WHAT YOU WILL DO: Pull every line containing the word "brown" from the records.

(DATA SECTION)

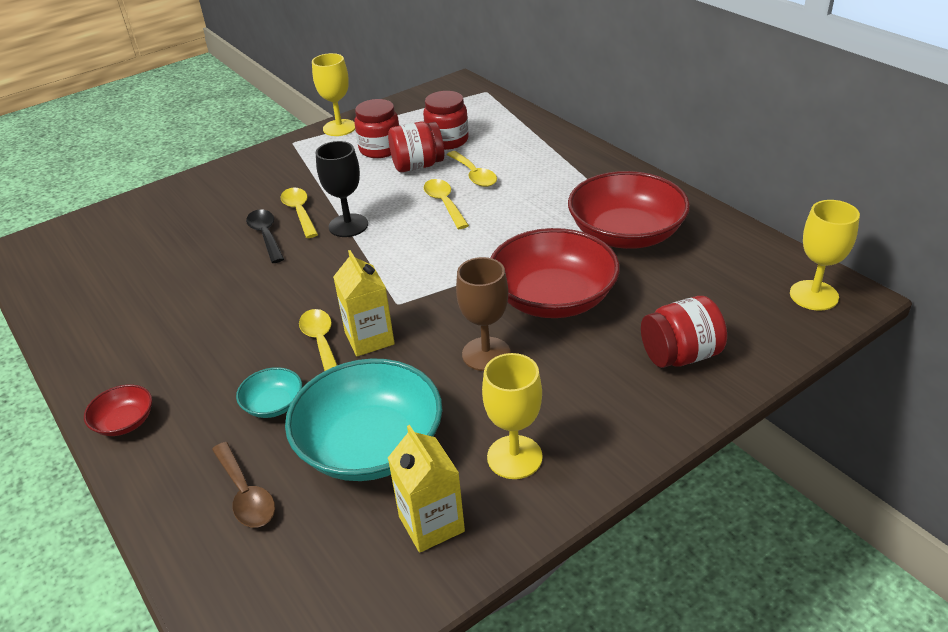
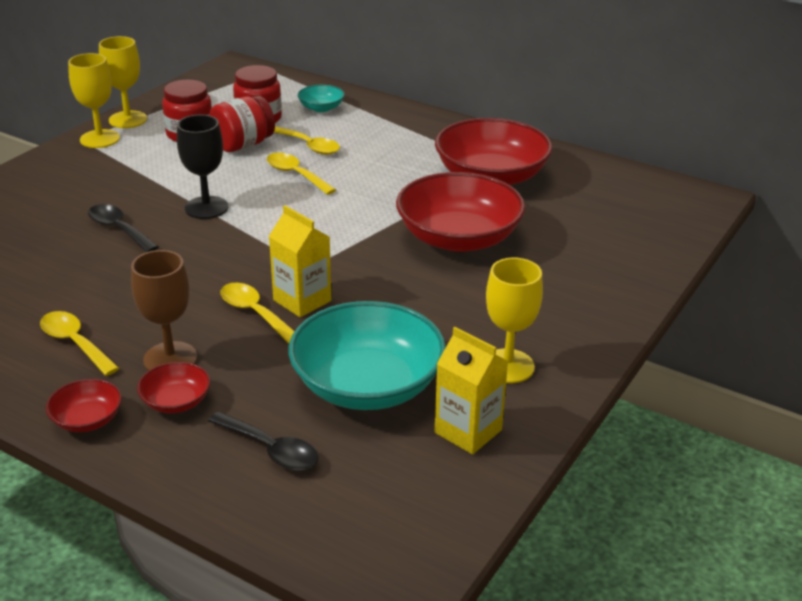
camera: 25 degrees left, 5 degrees down
(202, 421) = (176, 401): none -> red bowl
(246, 494) = (271, 450): brown spoon -> black spoon
(273, 404) = (243, 372): turquoise bowl -> turquoise bowl (321, 108)
(299, 212) = (141, 203): yellow spoon -> yellow spoon (75, 343)
(486, 354) = (426, 293): brown goblet -> brown goblet (170, 359)
(680, 355) = (599, 263): red jar -> none
(814, 295) = (679, 201): yellow goblet -> yellow goblet (100, 139)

(End DATA SECTION)

WRITTEN RESPONSE:
(246, 494) = (271, 450): brown spoon -> black spoon
(486, 354) = (426, 293): brown goblet -> brown goblet (170, 359)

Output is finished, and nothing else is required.